• _BRIEF_
Look below for the line holding "HALL3 pin OUT: D8 -> D3" and the line holding "TEMP pin OUT: RX -> A0". Transcribe exactly those lines and all lines between them, nothing more.

• _EXTRACTED ENTRIES_
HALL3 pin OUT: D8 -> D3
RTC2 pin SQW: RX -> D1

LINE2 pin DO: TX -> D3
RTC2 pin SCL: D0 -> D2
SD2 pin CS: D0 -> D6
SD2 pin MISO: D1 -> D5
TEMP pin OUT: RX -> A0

...

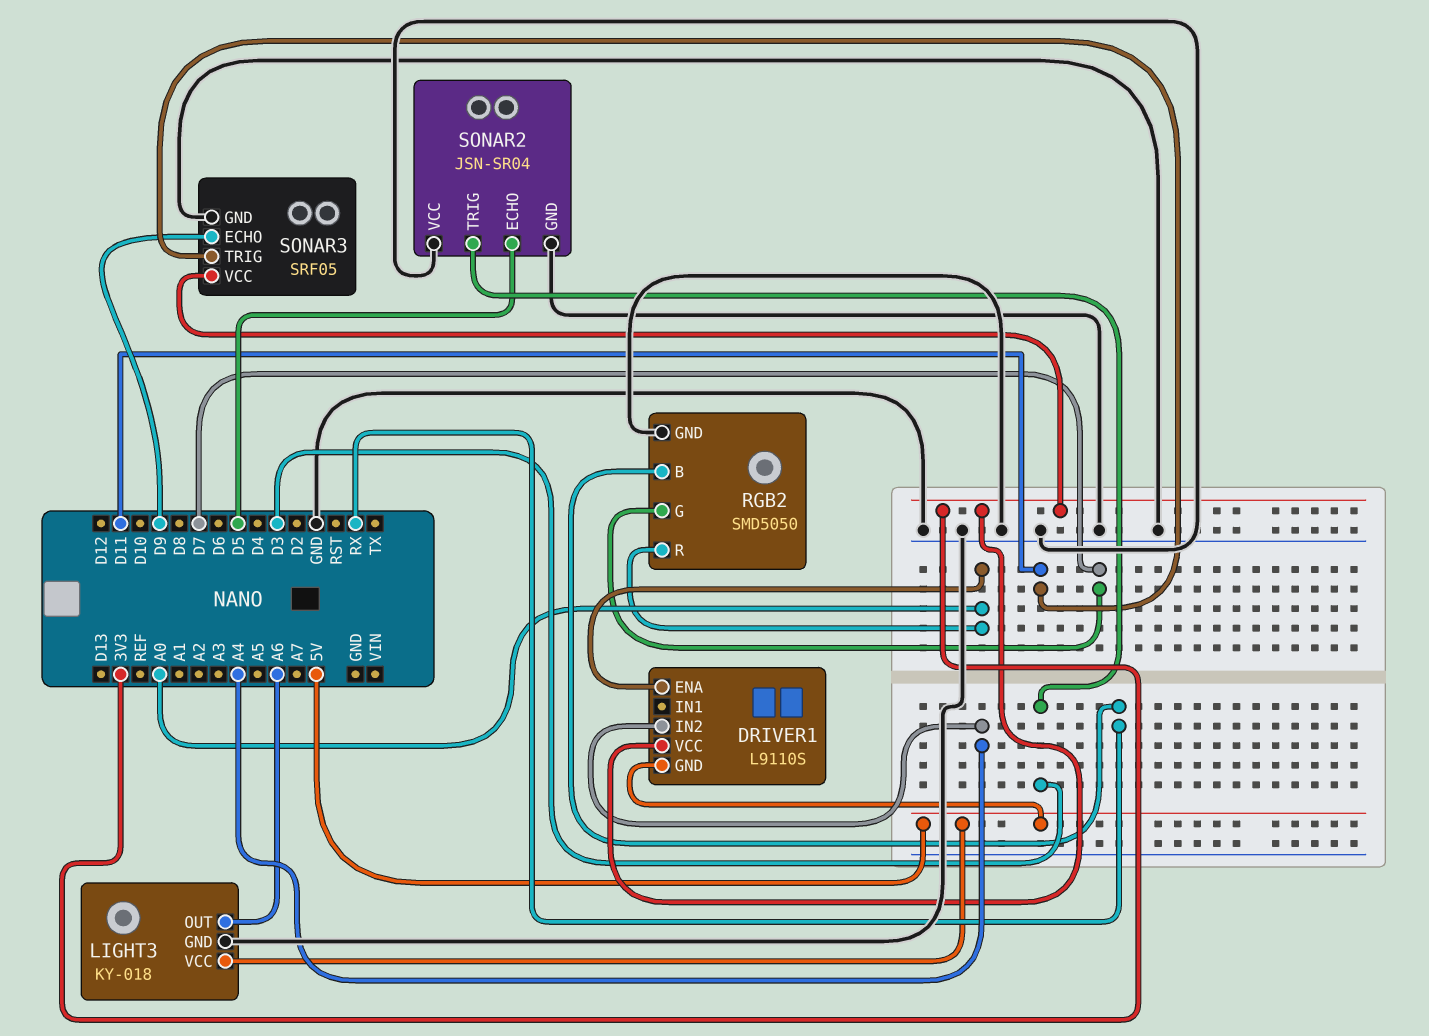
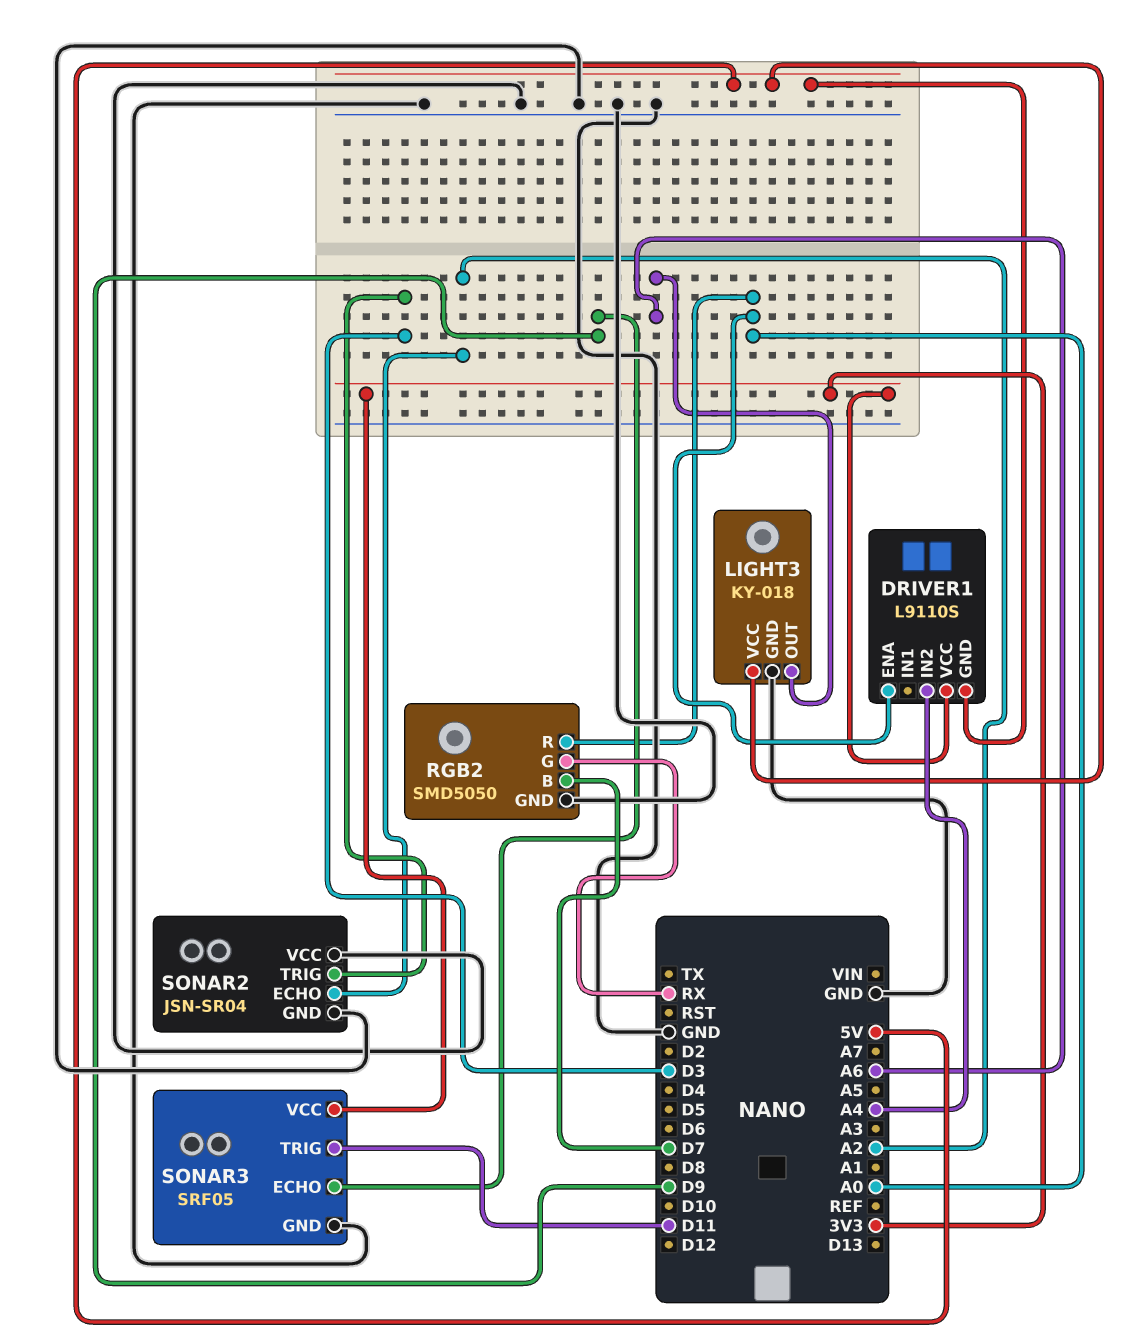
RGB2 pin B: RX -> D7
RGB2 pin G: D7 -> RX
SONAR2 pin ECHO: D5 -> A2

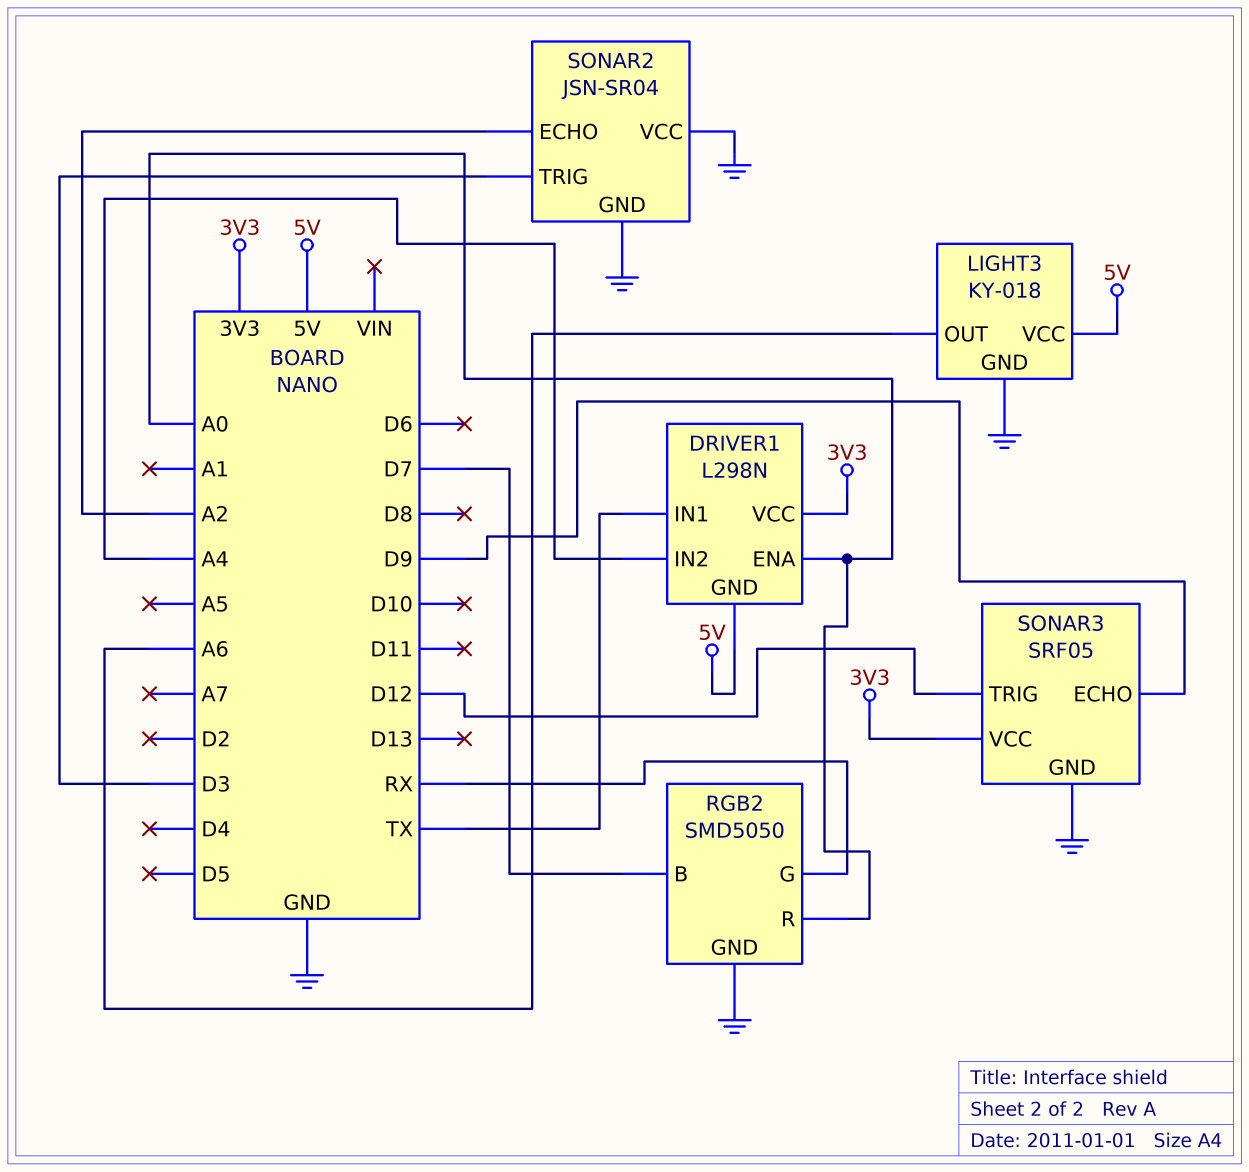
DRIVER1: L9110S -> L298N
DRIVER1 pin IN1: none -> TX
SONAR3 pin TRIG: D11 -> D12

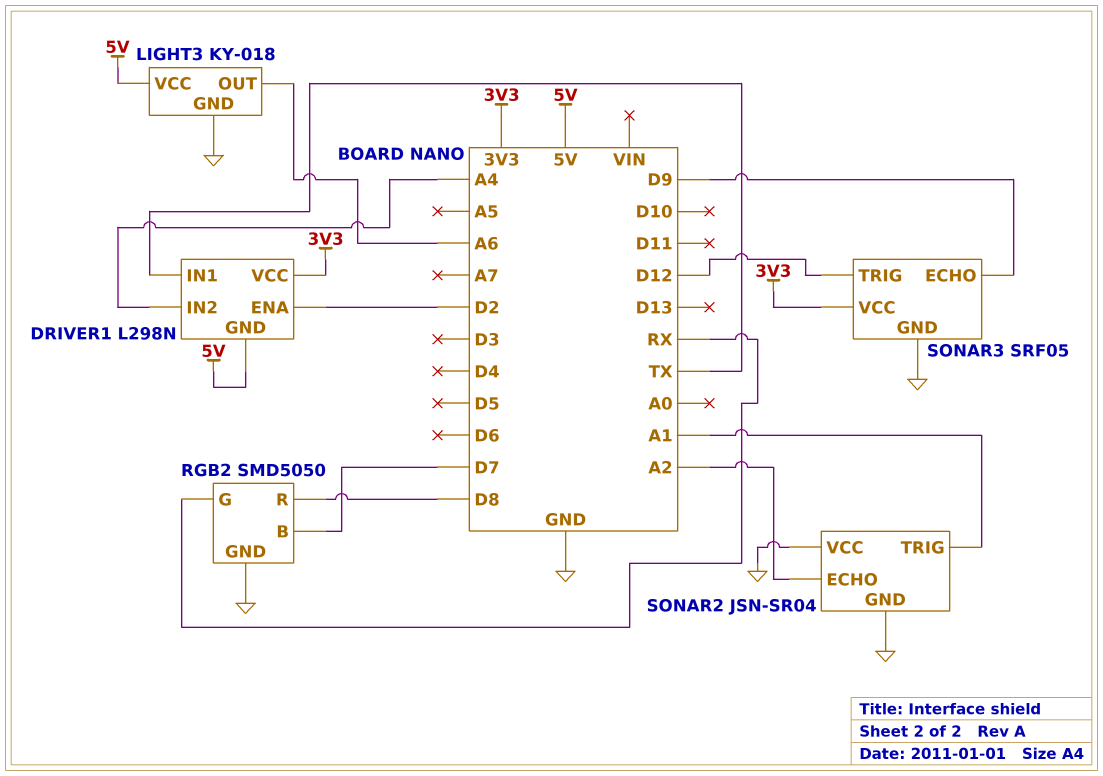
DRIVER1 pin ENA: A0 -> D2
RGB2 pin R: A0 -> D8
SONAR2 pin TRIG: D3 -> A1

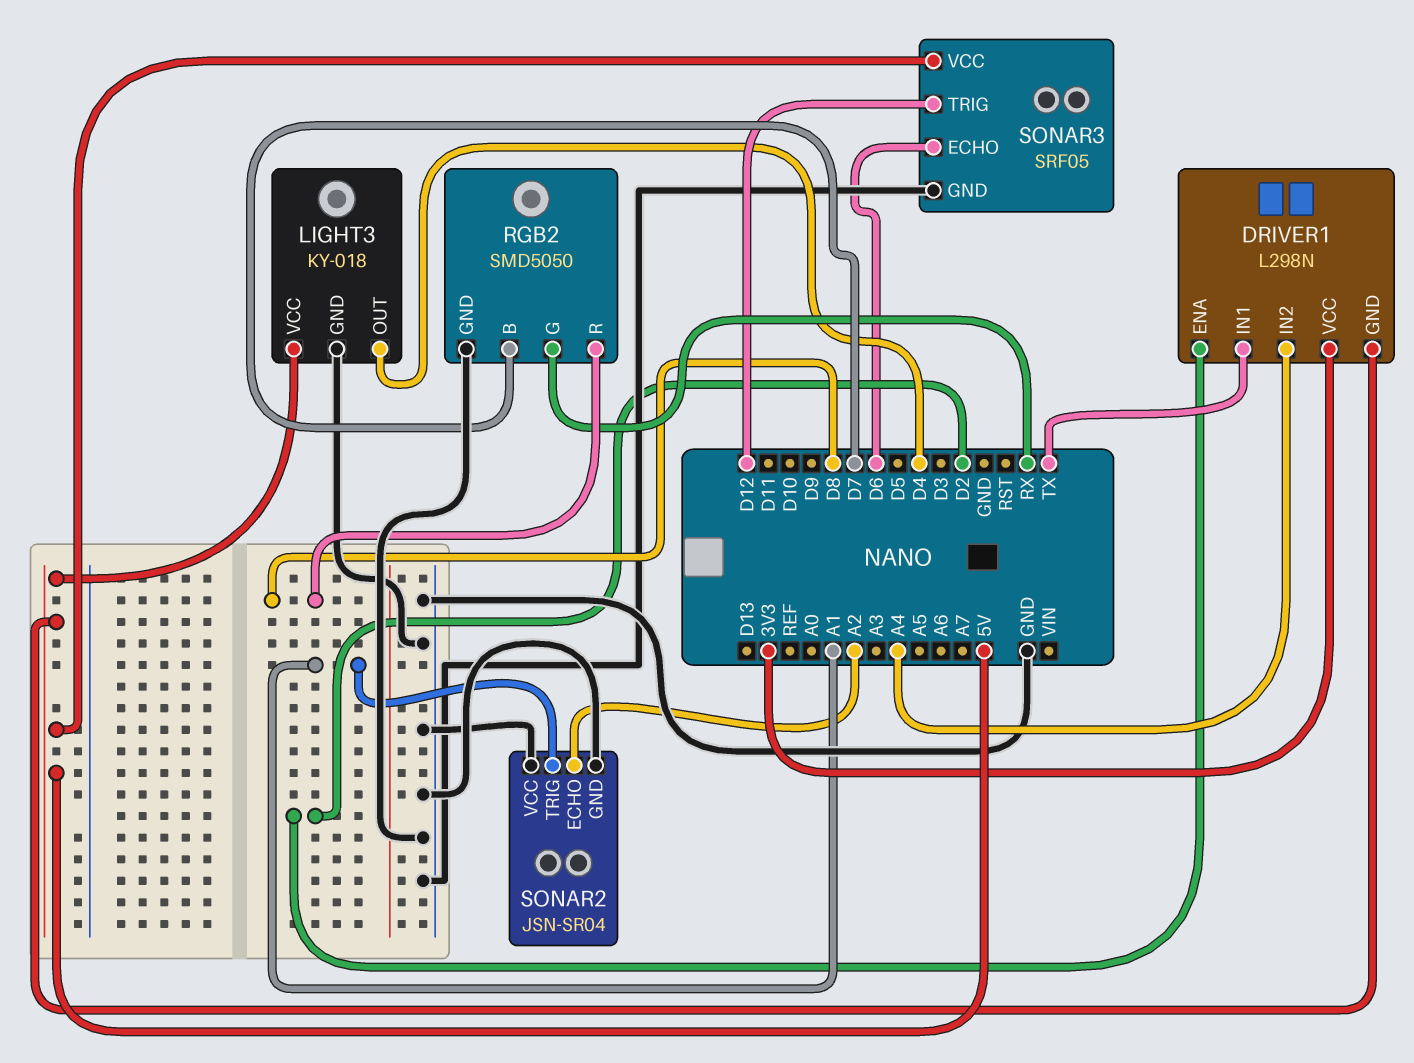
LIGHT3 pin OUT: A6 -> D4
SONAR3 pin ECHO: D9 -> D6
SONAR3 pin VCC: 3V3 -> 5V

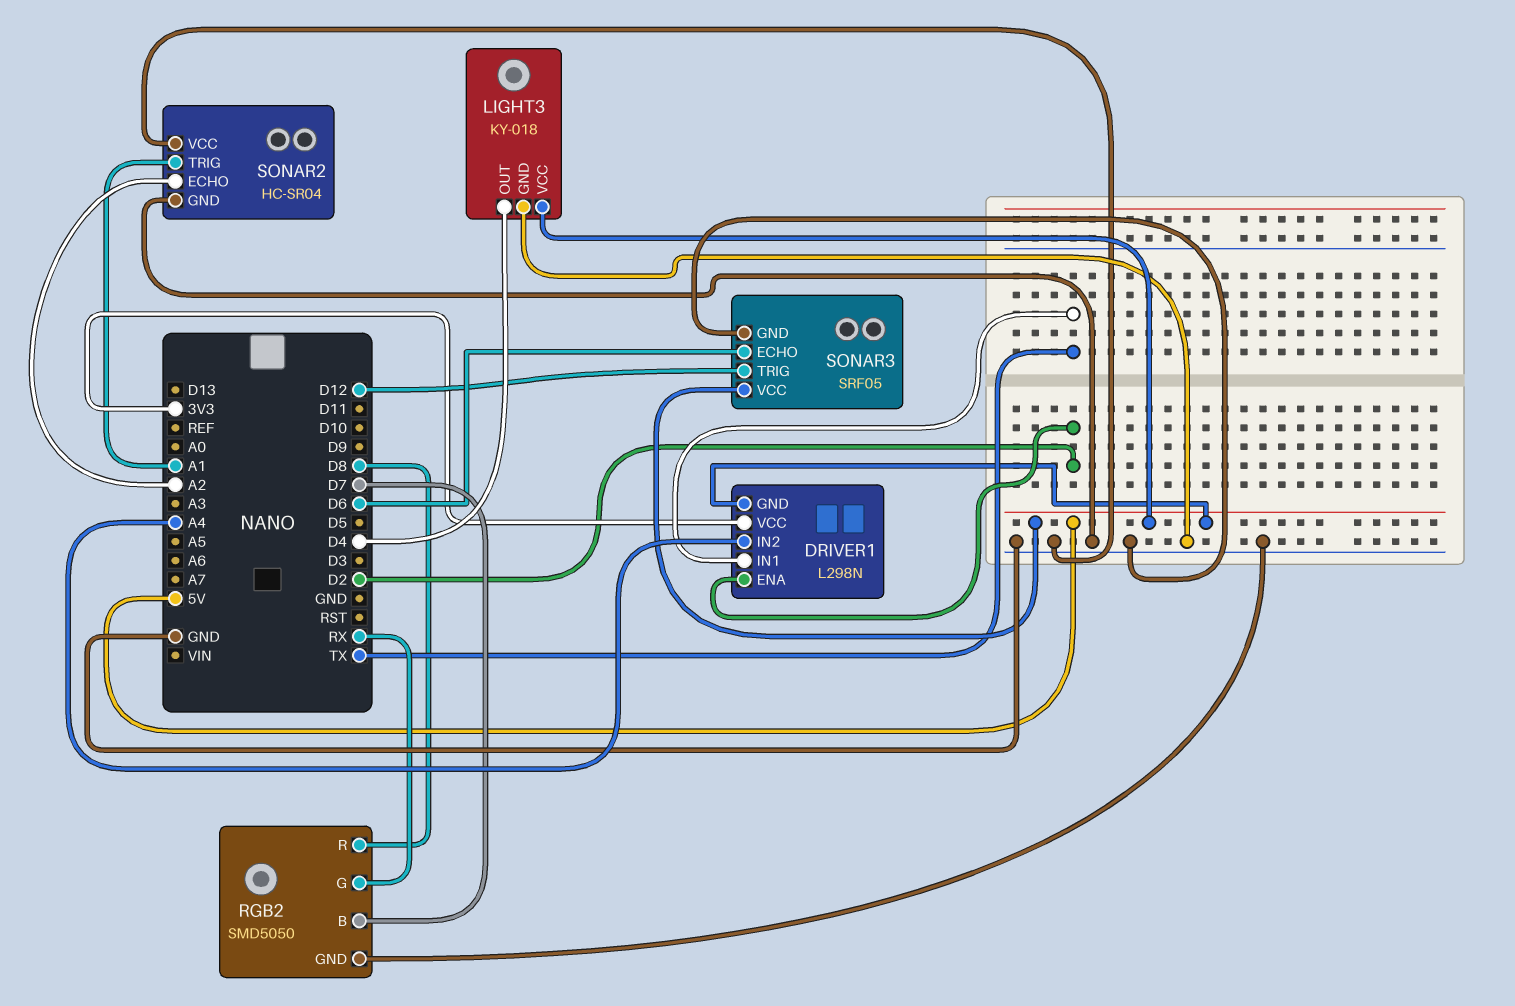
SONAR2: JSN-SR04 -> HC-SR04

• _RESULT BELOW_
HALL3 pin OUT: D8 -> D3
RTC2 pin SQW: RX -> D1

LINE2 pin DO: TX -> D3
RTC2 pin SCL: D0 -> D2
SD2 pin CS: D0 -> D6
SD2 pin MISO: D1 -> D5
TEMP pin OUT: RX -> A0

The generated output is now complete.